Segment Start: Material shown

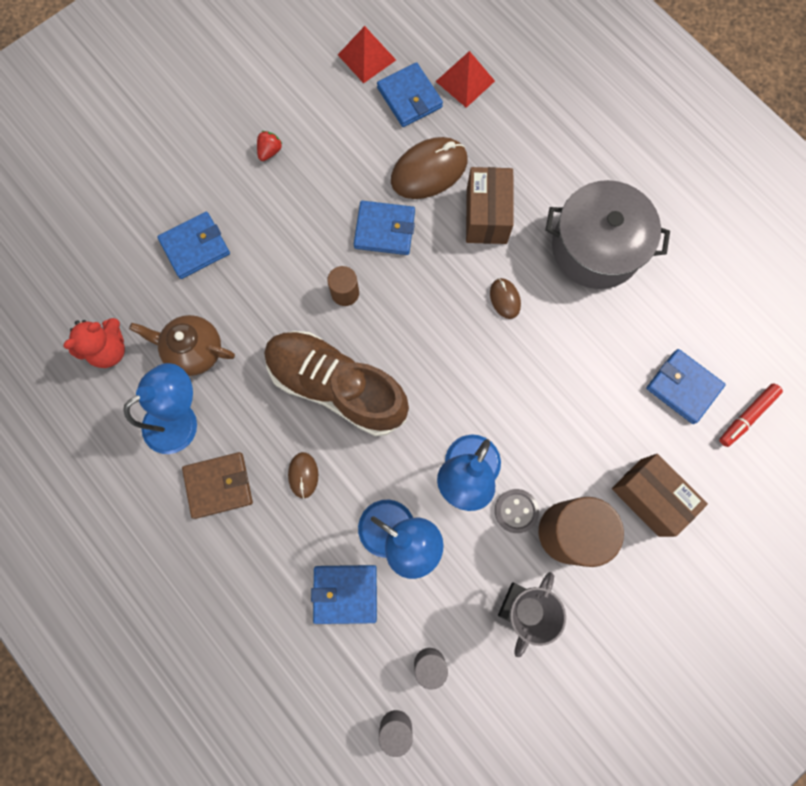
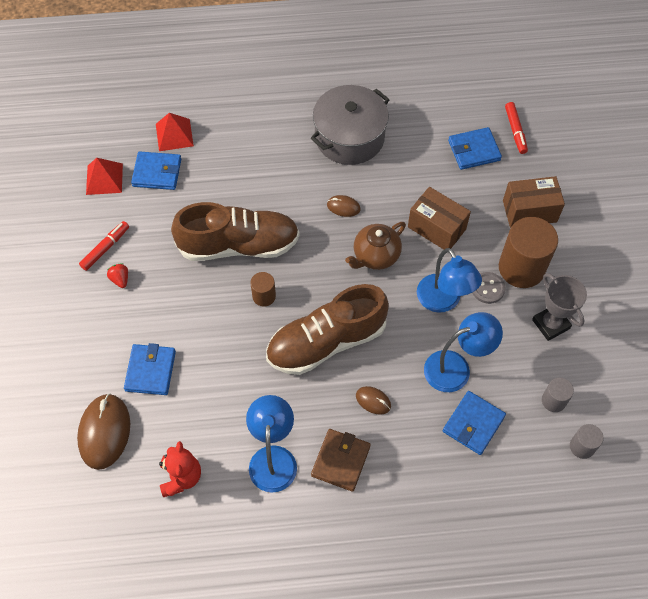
camera: 55 degrees left, 15 degrees down
brown teapot [129,315,235,376] -> brown teapot moved to [345,222,406,270]
blue wallet [354,201,415,255] -> brown shoe [171,202,300,261]
brown mouse [391,137,467,199] -> brown mouse moved to [77,393,130,470]
brown box [466,167,514,244] -> brown box moved to [408,187,471,249]
none -> red marker [79,221,129,271]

Segment End: Material shown

## What you should do
Copy out all of the entries exactly as they stand, with no pictures in your copy.

## Solution to this exercise
camera: 55 degrees left, 15 degrees down
brown teapot [129,315,235,376] -> brown teapot moved to [345,222,406,270]
blue wallet [354,201,415,255] -> brown shoe [171,202,300,261]
brown mouse [391,137,467,199] -> brown mouse moved to [77,393,130,470]
brown box [466,167,514,244] -> brown box moved to [408,187,471,249]
none -> red marker [79,221,129,271]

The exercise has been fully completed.